#### Records supplied
....
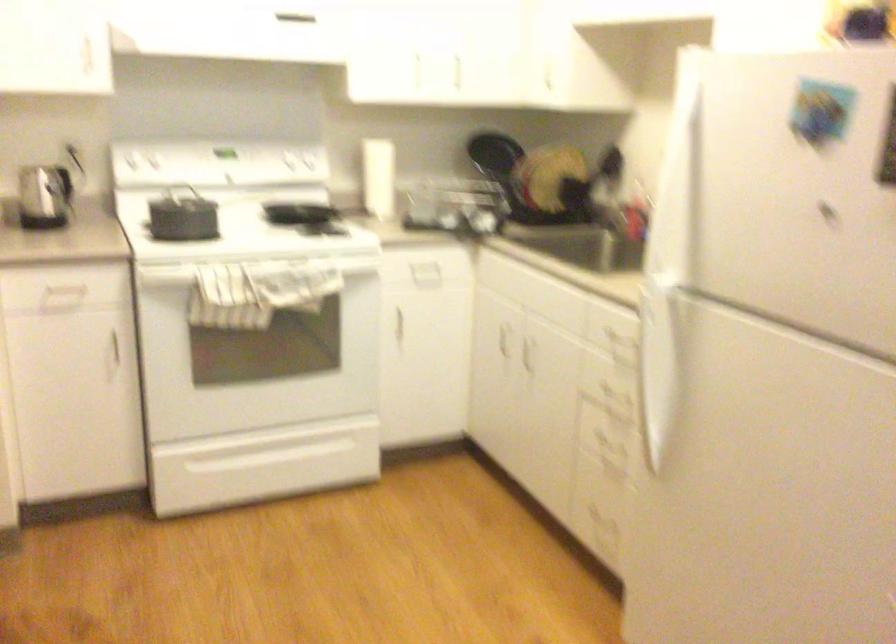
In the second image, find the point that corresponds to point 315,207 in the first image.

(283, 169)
....
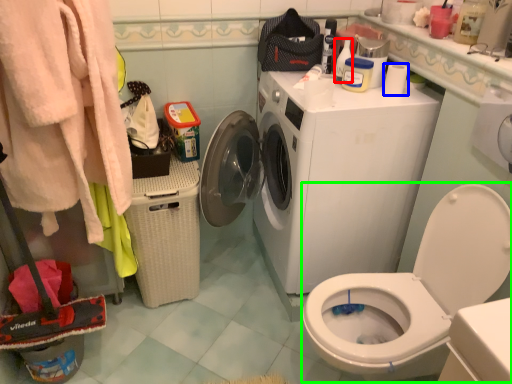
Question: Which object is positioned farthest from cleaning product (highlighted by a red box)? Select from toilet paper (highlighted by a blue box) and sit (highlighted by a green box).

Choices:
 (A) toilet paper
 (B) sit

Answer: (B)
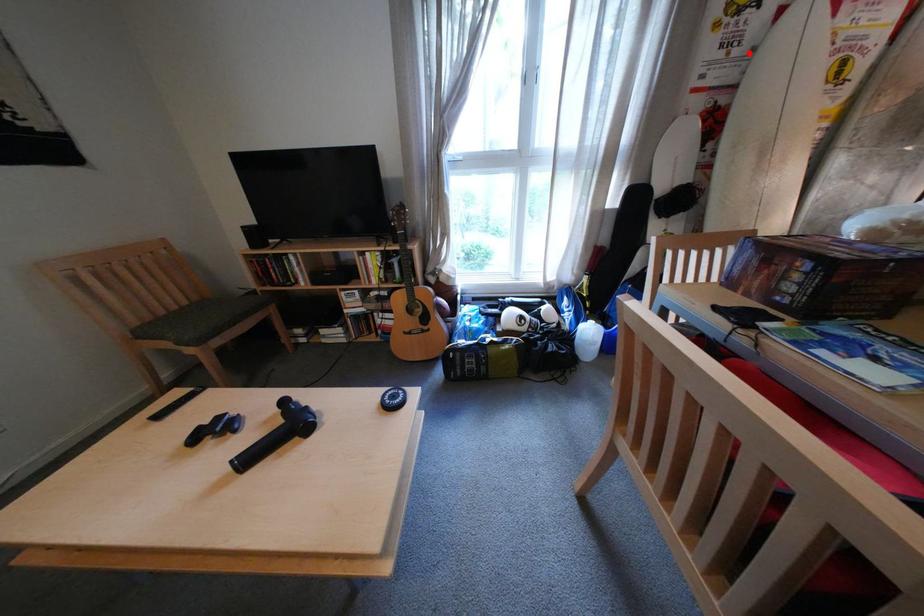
....
#### Brief
Reproduce the material exactly, starting at the line that contains "Question: Which object" and ending at the line that contains "Answer: (B)", with both of those lines included.

#### Result for this task
Question: Which object is positioned farthest from cleaning product (highlighted by a red box)? Select from toilet paper (highlighted by a blue box) and sit (highlighted by a green box).

Choices:
 (A) toilet paper
 (B) sit

Answer: (B)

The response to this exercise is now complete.